● **Prompt**:
Hunt through the lines below for the string "building" and copy each one that has it.

● **Stored data**:
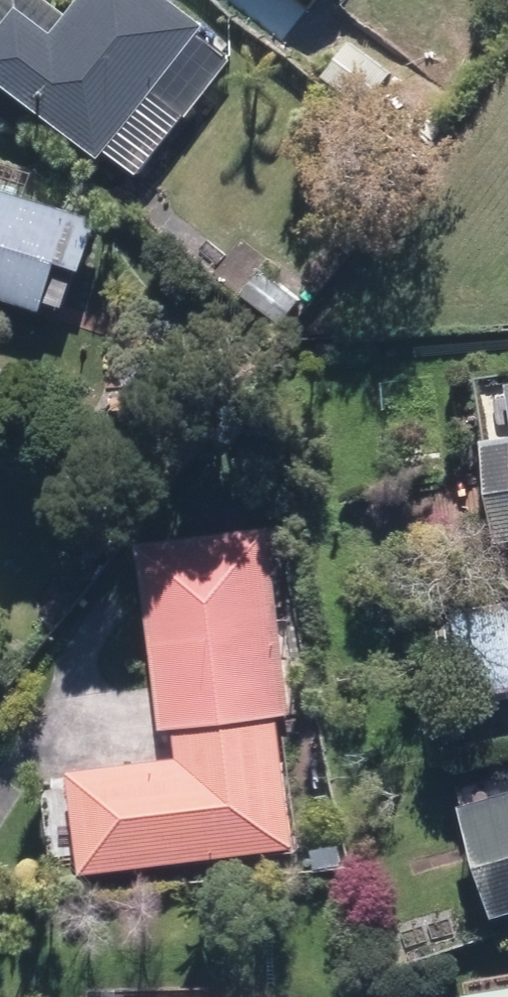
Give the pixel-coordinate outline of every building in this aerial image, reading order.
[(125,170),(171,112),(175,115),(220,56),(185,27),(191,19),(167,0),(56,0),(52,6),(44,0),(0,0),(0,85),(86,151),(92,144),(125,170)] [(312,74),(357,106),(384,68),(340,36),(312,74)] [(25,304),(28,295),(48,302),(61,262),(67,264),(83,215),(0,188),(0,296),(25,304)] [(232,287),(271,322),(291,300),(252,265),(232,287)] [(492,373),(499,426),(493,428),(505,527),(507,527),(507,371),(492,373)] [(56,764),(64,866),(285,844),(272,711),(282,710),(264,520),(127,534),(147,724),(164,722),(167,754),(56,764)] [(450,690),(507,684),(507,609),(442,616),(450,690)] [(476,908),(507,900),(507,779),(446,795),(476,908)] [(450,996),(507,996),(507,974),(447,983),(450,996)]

--

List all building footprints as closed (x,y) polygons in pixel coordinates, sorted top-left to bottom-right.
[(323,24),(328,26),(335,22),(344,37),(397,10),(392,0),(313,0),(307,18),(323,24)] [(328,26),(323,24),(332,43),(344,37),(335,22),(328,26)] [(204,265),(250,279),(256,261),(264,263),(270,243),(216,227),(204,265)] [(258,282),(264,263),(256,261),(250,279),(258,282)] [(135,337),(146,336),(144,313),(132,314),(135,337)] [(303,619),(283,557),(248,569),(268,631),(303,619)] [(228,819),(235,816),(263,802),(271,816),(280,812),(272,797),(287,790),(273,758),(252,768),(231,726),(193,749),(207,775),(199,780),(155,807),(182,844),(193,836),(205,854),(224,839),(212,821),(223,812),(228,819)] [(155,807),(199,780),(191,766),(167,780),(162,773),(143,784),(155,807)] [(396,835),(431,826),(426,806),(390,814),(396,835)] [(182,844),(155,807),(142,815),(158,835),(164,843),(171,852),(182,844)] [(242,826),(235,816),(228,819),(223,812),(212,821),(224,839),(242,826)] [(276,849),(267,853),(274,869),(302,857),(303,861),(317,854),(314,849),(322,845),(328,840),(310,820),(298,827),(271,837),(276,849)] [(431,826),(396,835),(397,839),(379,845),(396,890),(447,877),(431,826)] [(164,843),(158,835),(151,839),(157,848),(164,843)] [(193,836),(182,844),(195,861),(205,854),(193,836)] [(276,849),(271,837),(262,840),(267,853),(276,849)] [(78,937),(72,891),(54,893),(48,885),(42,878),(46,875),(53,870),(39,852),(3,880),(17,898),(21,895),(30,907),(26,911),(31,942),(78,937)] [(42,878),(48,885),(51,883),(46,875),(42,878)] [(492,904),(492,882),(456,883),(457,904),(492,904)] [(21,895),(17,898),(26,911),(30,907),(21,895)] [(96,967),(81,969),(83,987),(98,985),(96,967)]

● **Reply**:
Give the pixel-coordinate outline of every building in this aerial image, reading order.
List all building footprints as closed (x,y) polygons in pixel coordinates, sorted top-left to bottom-right.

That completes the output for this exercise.